INFORMATION SUPPLIED

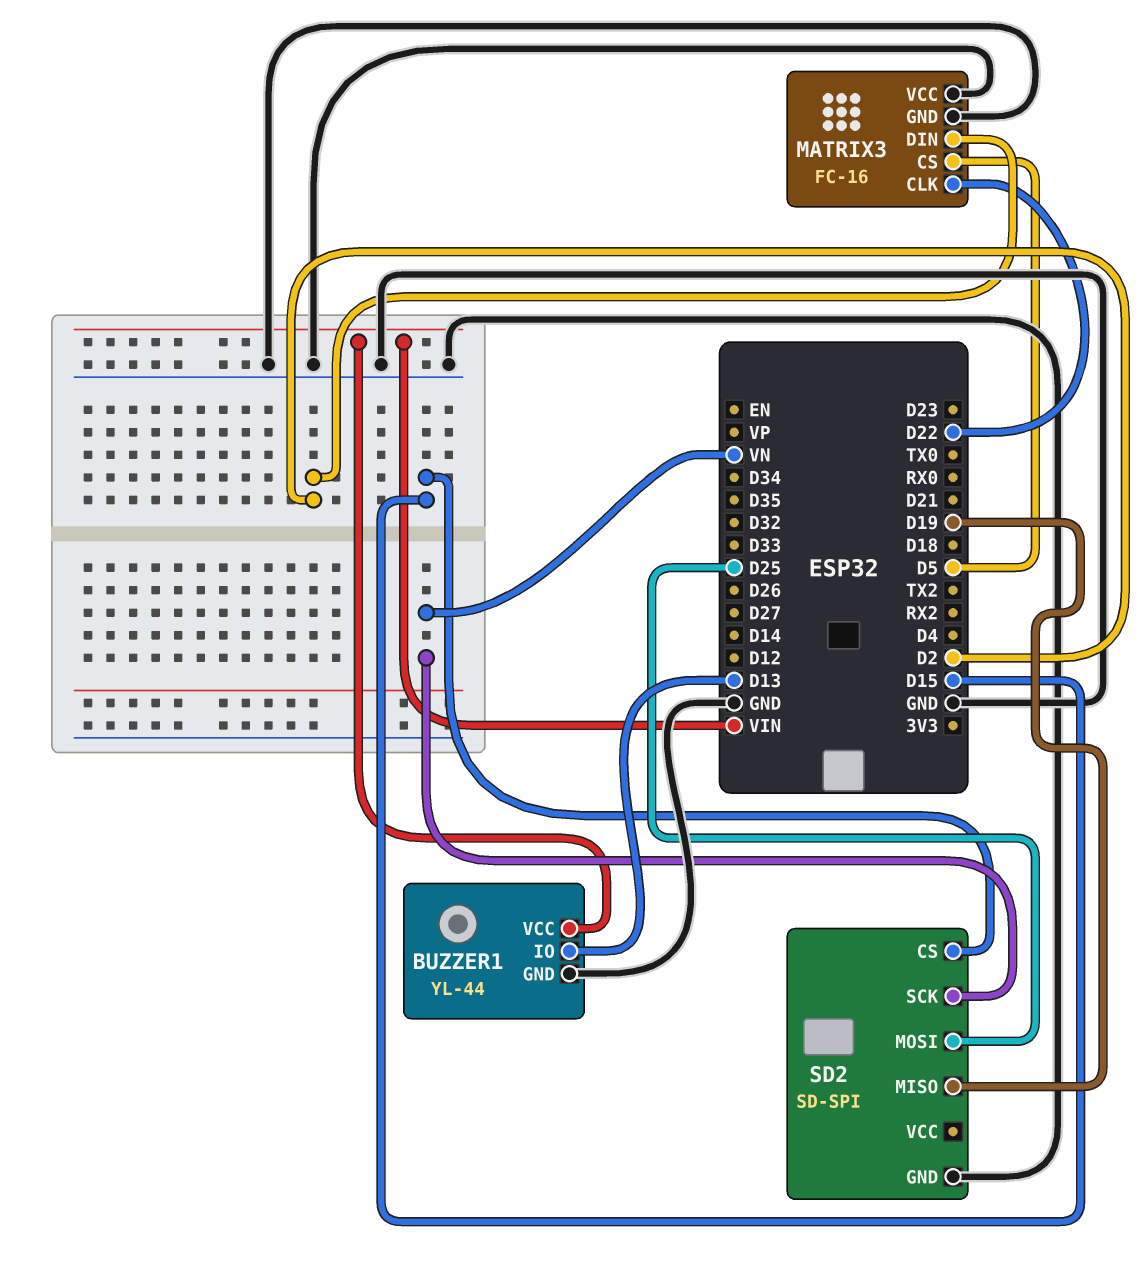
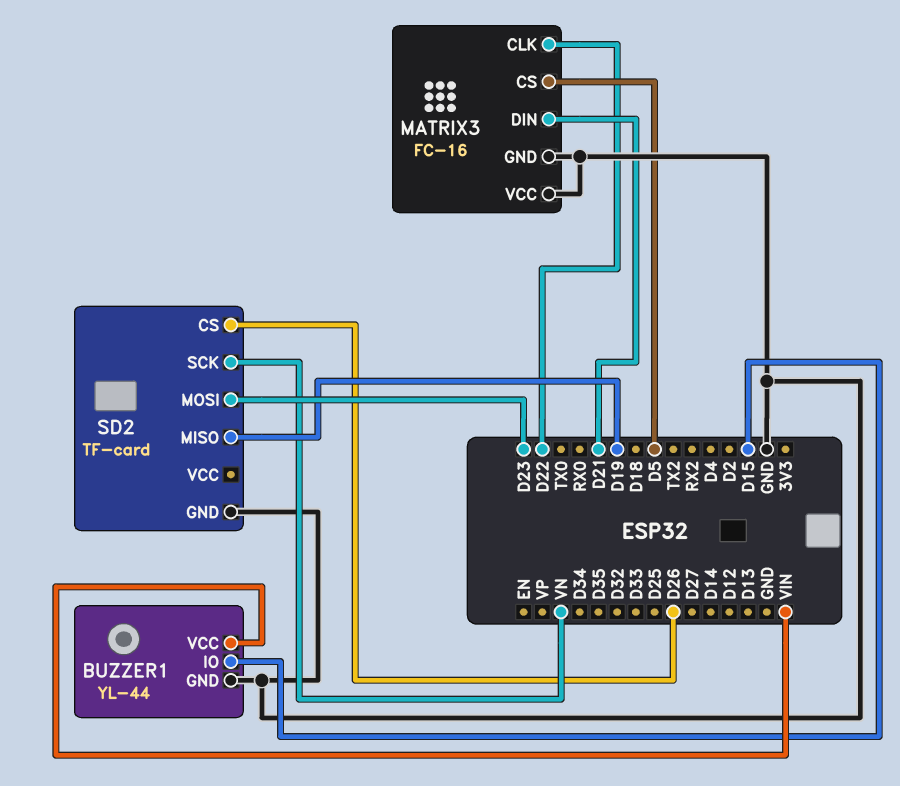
BUZZER1 pin IO: D13 -> D15
MATRIX3 pin DIN: D2 -> D21
SD2: SD-SPI -> TF-card
SD2 pin CS: D15 -> D26
SD2 pin MOSI: D25 -> D23

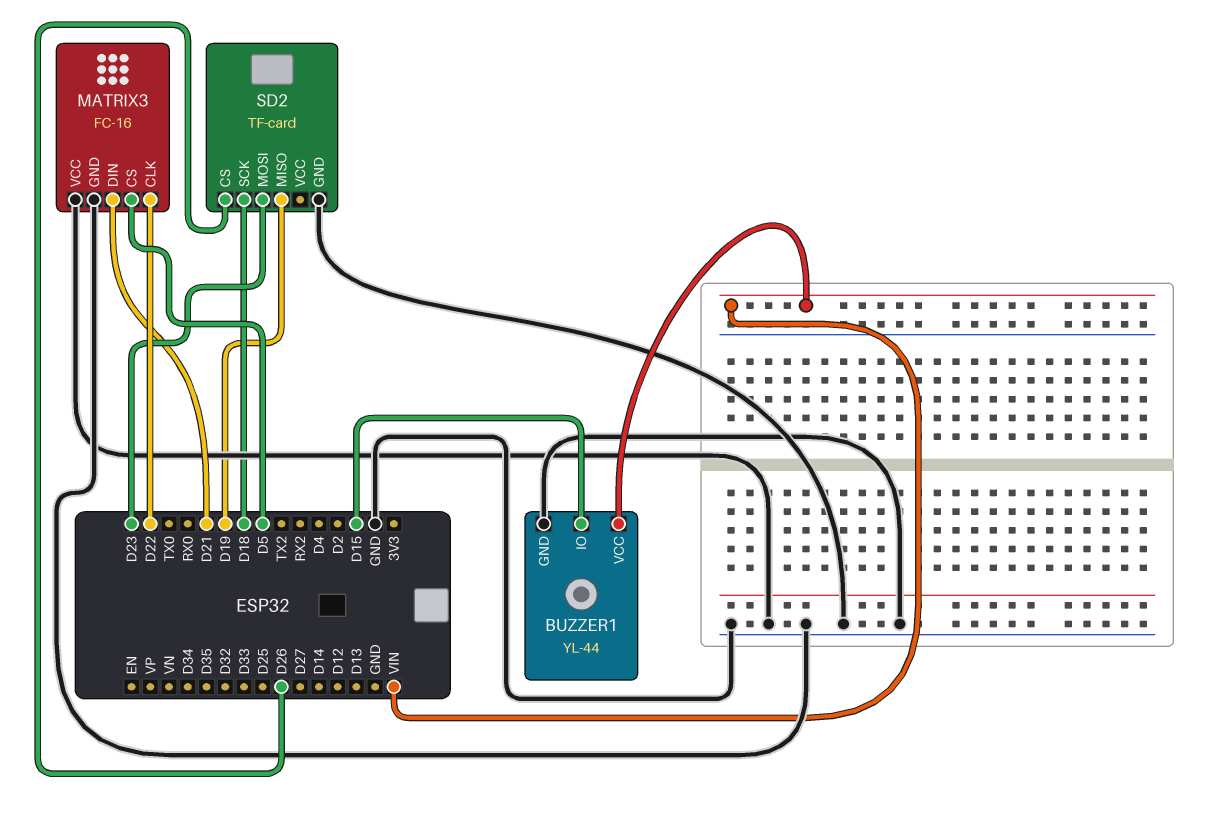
SD2 pin SCK: VN -> D18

ABOUT THIS EXERCISE
Repeat the data word for word. Images are not part of the copy.

RESPONSE AREA
BUZZER1 pin IO: D13 -> D15
MATRIX3 pin DIN: D2 -> D21
SD2: SD-SPI -> TF-card
SD2 pin CS: D15 -> D26
SD2 pin MOSI: D25 -> D23

SD2 pin SCK: VN -> D18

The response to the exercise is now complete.